# What is required
Would you output the entries below only from the line containing "camera: 55 degrees left, 5 degrees up" through the line containing "(240, 157) = (310, 300): turquoise", exactly as they stand and with both ends included?

# The records

- - - - -

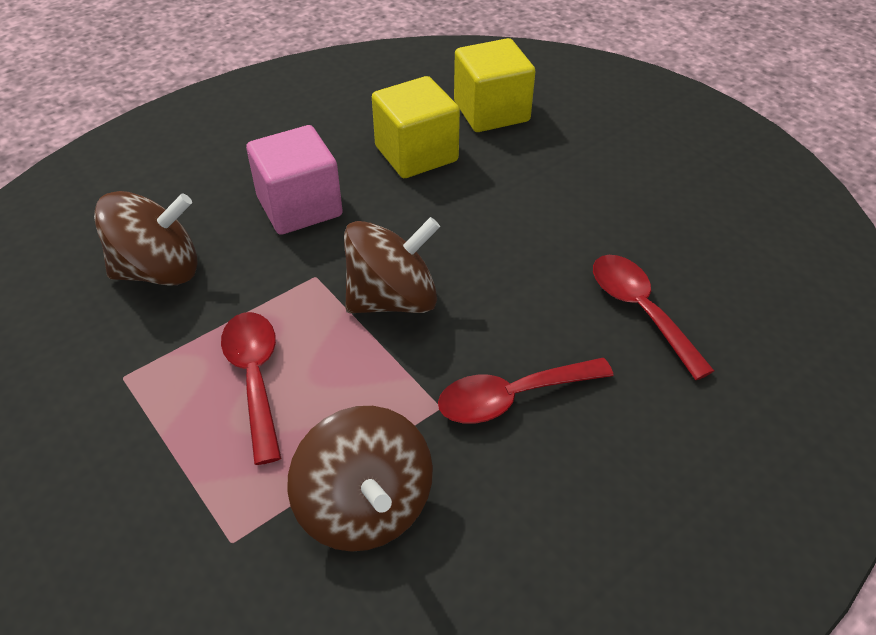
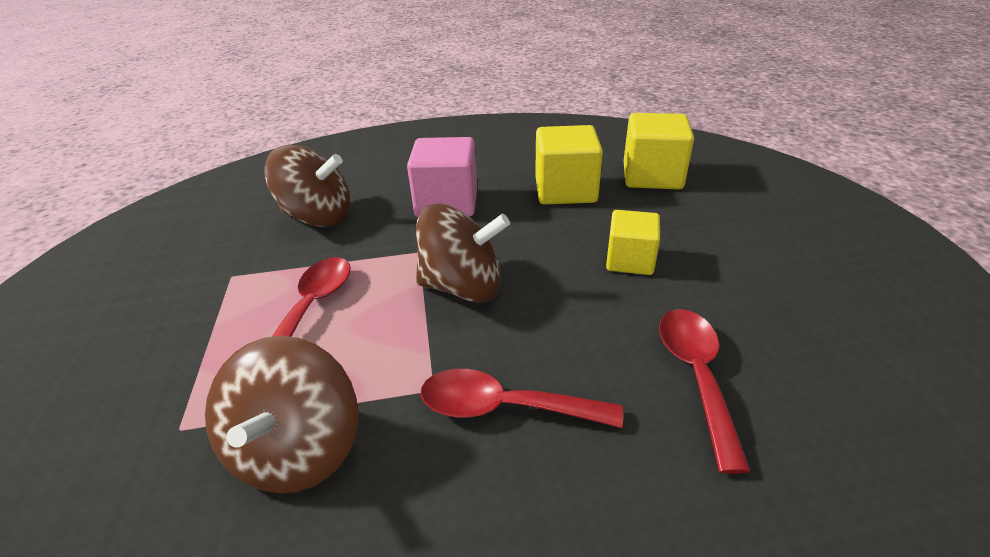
camera: 30 degrees right, 10 degrees down
(527, 218) = (630, 260): none -> yellow cube

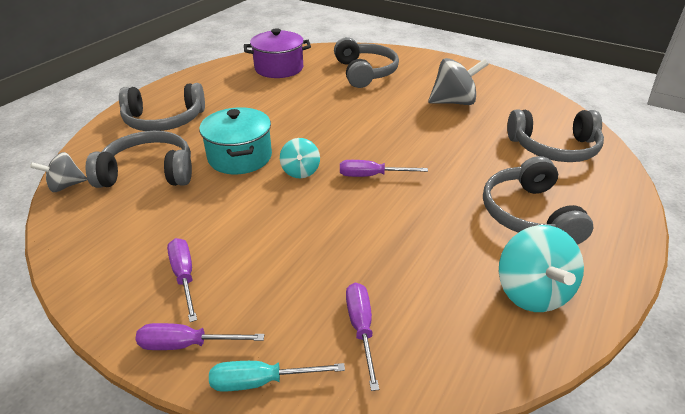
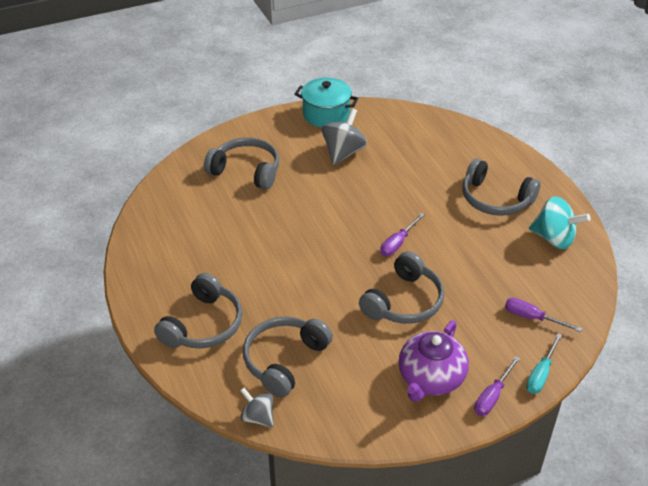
camera: 55 degrees left, 5 degrees up
(65, 186) = (258, 417): grey spinning top -> grey spinning top turned 120 degrees clockwise
(184, 276) = (430, 378): purple screwdriver -> purple teapot
(240, 157) = (310, 300): turquoise pot -> turquoise pot (326, 114)
(279, 68) = (180, 216): purple pot -> none
(300, 171) = (360, 275): turquoise spinning top -> none
(554, 148) = (442, 145): grey headphones -> grey headphones (404, 301)

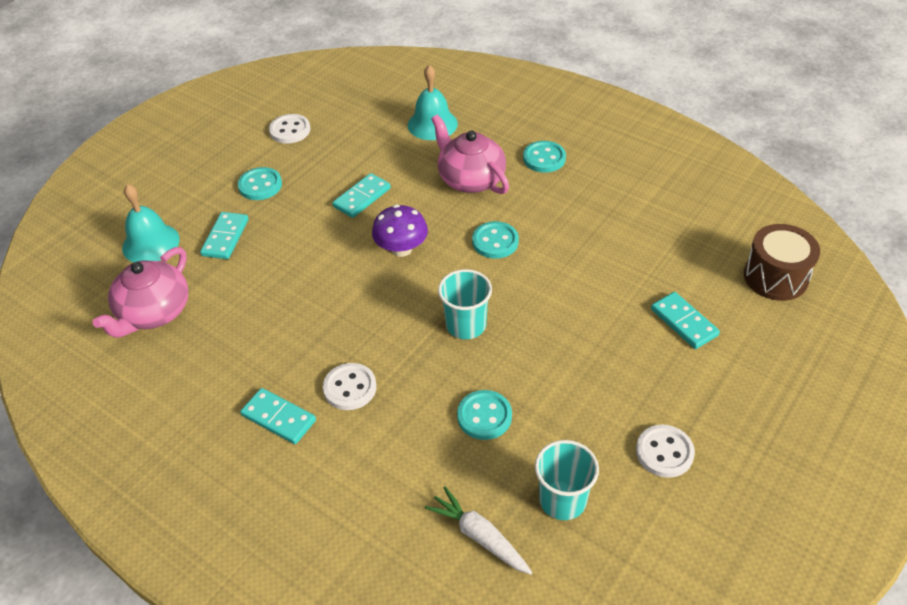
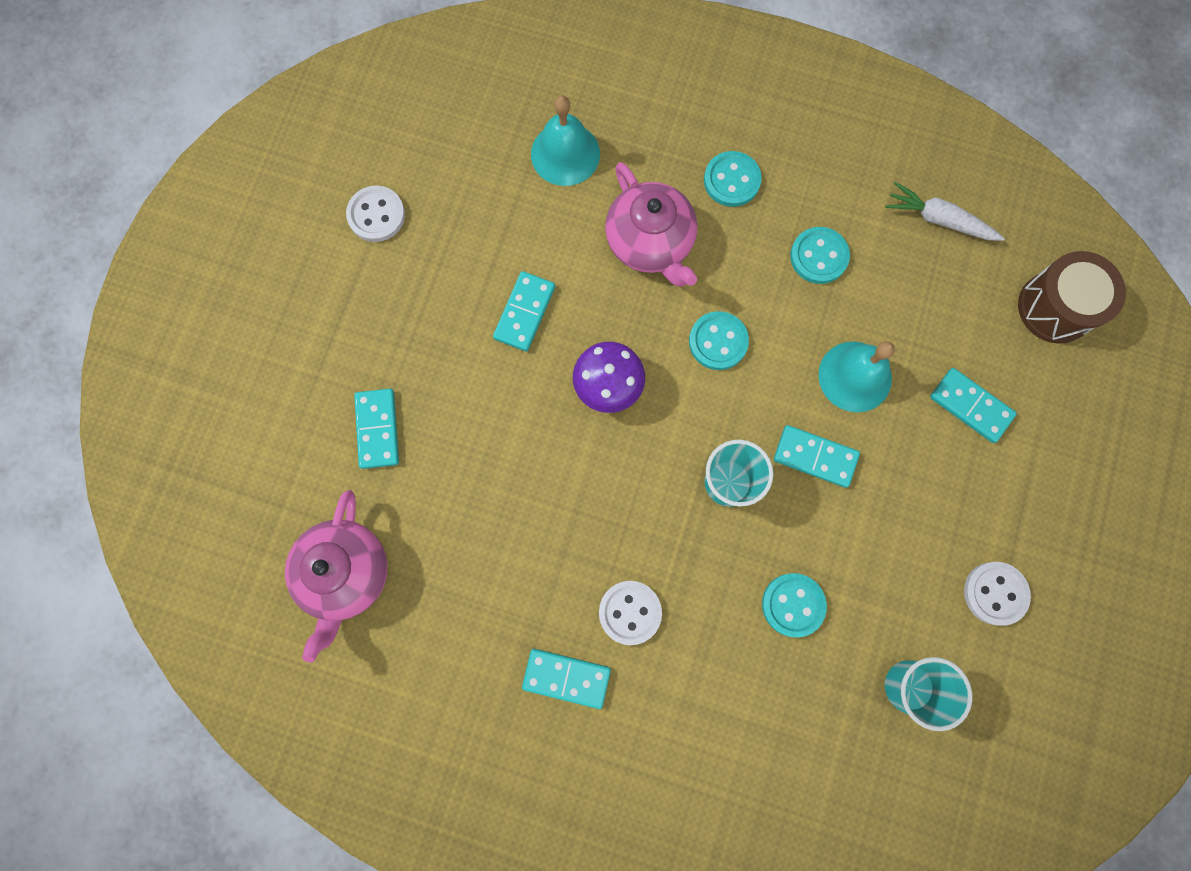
camera: 20 degrees left, 30 degrees up
(151, 243) = (284, 466): turquoise bell -> turquoise bell (855, 376)
(260, 185) = (381, 327): turquoise button -> turquoise button (818, 256)
(470, 179) = (650, 242): pink teapot -> pink teapot turned 150 degrees counterclockwise
(479, 536) = (839, 757): white carrot -> white carrot (939, 220)
(542, 325) = (815, 457): none -> turquoise domino

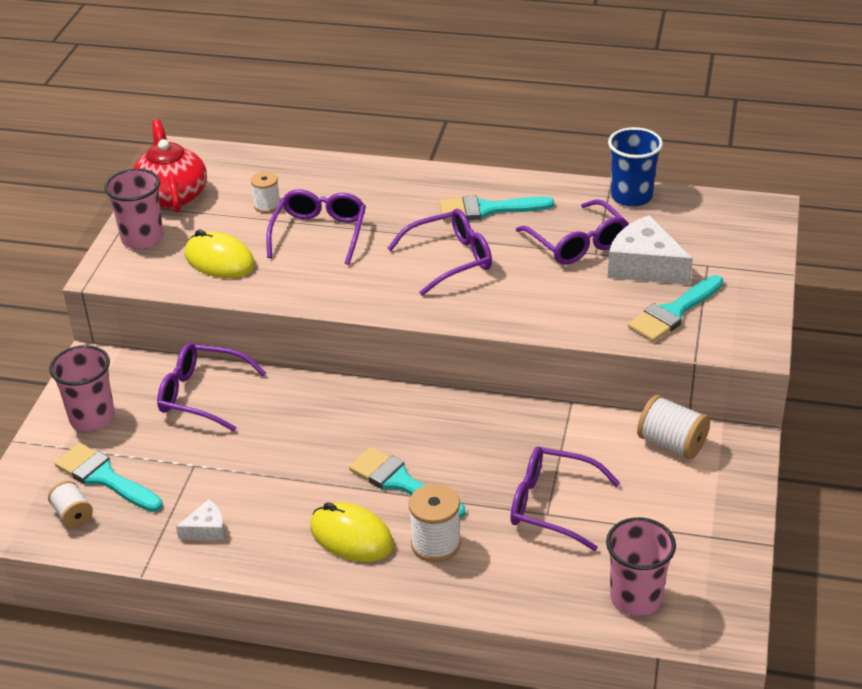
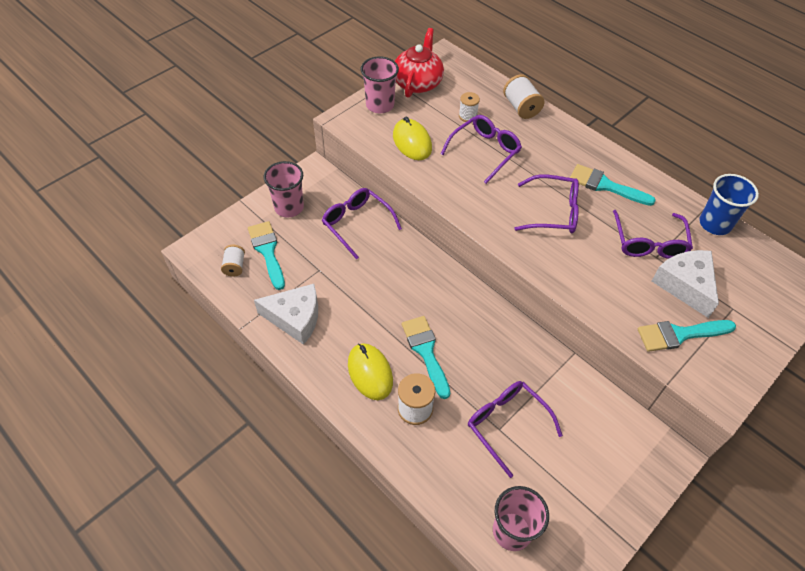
camera: 30 degrees right, 15 degrees up
(206, 529) = (295, 318): white cheese -> white cheese, size x1.97
(672, 443) = (620, 425): white spool -> white spool (521, 107)

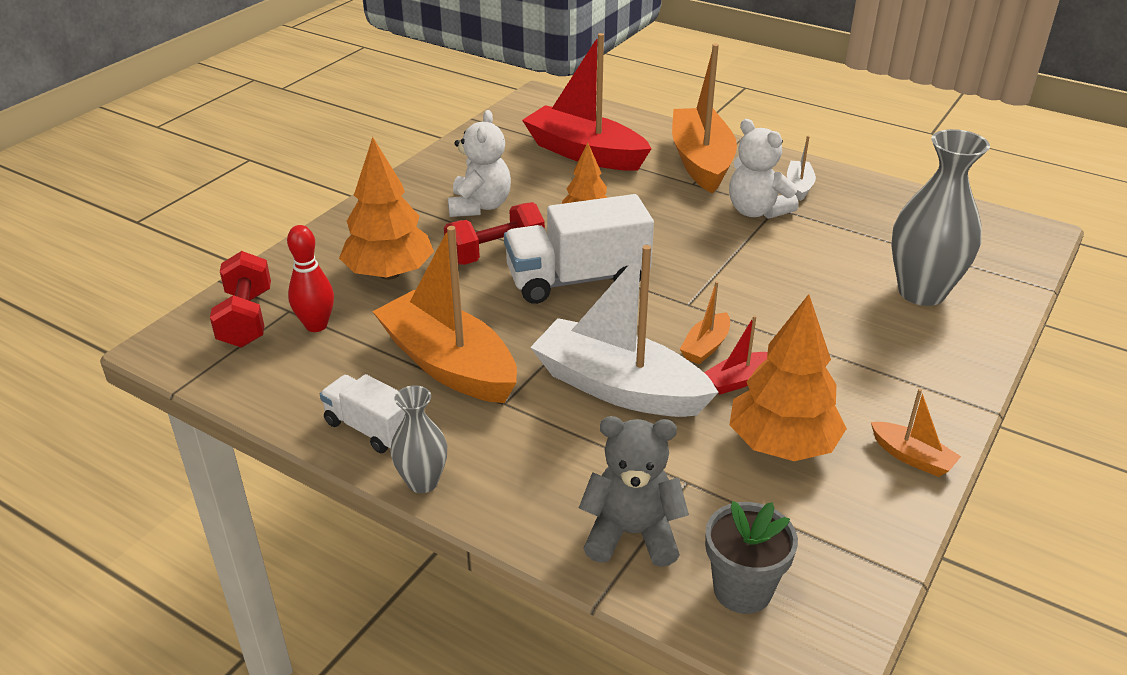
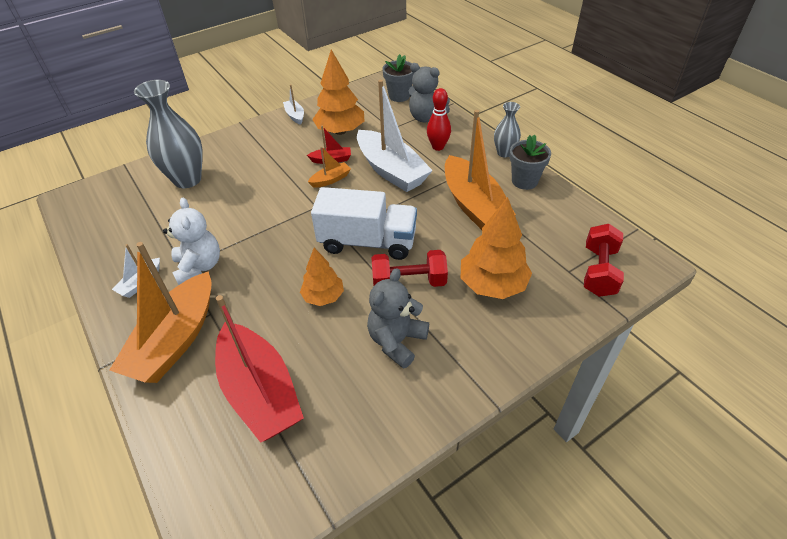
camera: 155 degrees left, 10 degrees up
(316, 325) = (550, 253): red bowling pin -> red bowling pin (438, 147)
(370, 428) = (524, 181): white truck -> grey flower pot
(479, 206) = (397, 341): white teddy bear -> grey teddy bear
(912, 457) = (295, 116): orange boat -> white boat

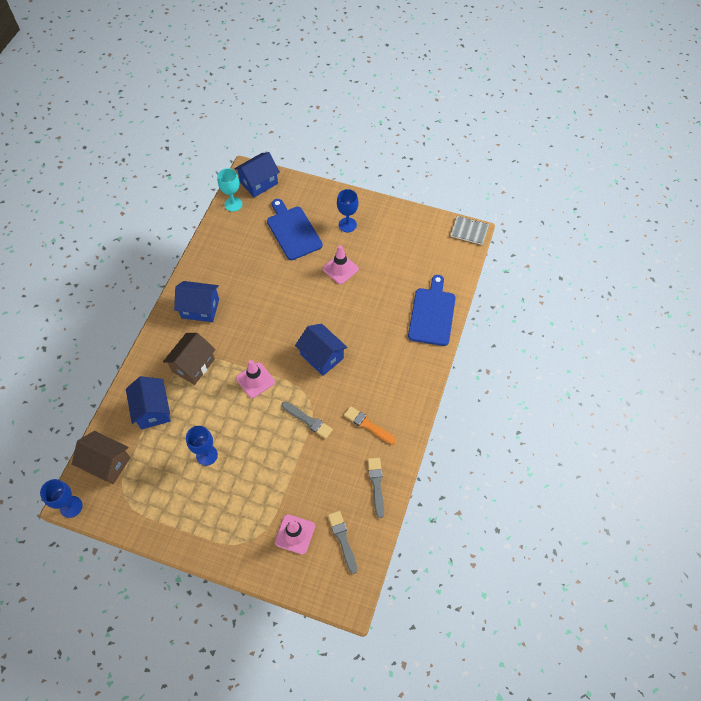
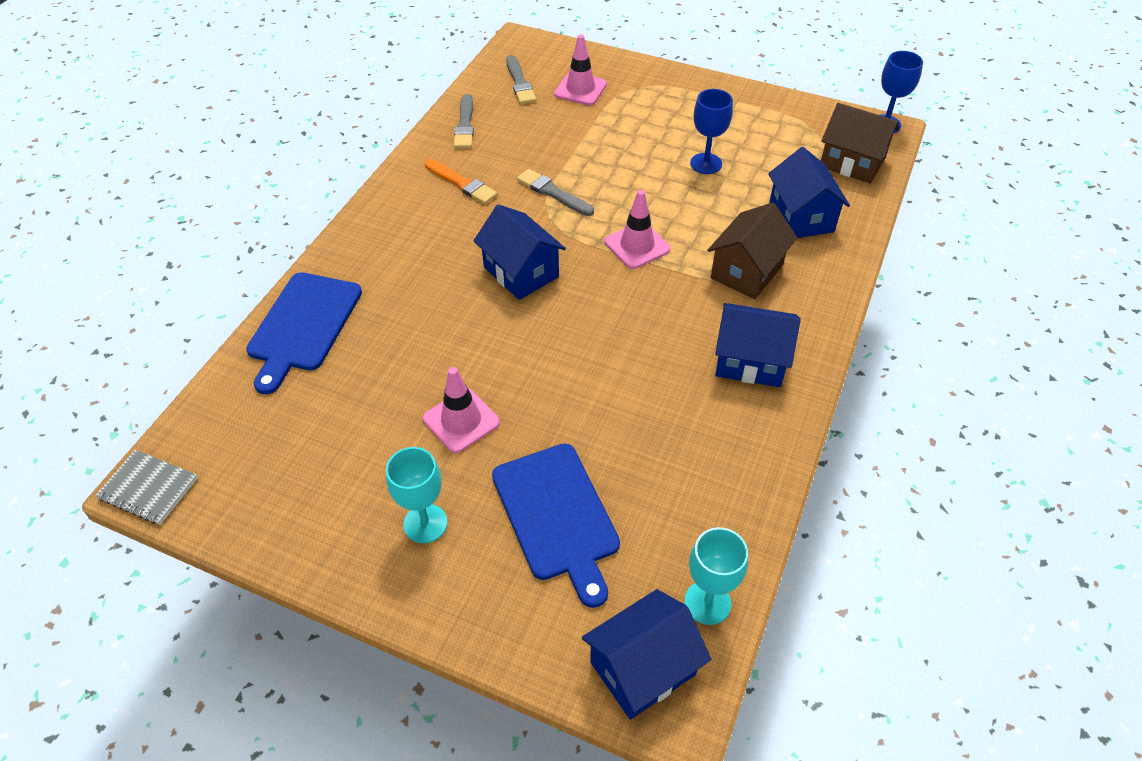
camera: 175 degrees left, 10 degrees down
(347, 225) = (425, 523): blue goblet -> turquoise goblet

- - - - -

# Response area
camera: 55 degrees left, 5 degrees up
(65, 186) = (258, 417): grey spinning top -> grey spinning top turned 120 degrees clockwise
(184, 276) = (430, 378): purple screwdriver -> purple teapot
(240, 157) = (310, 300): turquoise pot -> turquoise pot (326, 114)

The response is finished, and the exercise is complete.